*** Opening of Information provided ***

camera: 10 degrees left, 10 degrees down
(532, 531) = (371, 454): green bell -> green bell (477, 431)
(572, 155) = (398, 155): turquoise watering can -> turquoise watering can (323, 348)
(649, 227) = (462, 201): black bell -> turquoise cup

*** Close of Information provided ***

▶ Task objective
Reproduce, exactly and with both ends included, every line from the one that contains "(572, 155) = (398, 155): turquoise" to the end of the listing above.

▶ Expected output
(572, 155) = (398, 155): turquoise watering can -> turquoise watering can (323, 348)
(649, 227) = (462, 201): black bell -> turquoise cup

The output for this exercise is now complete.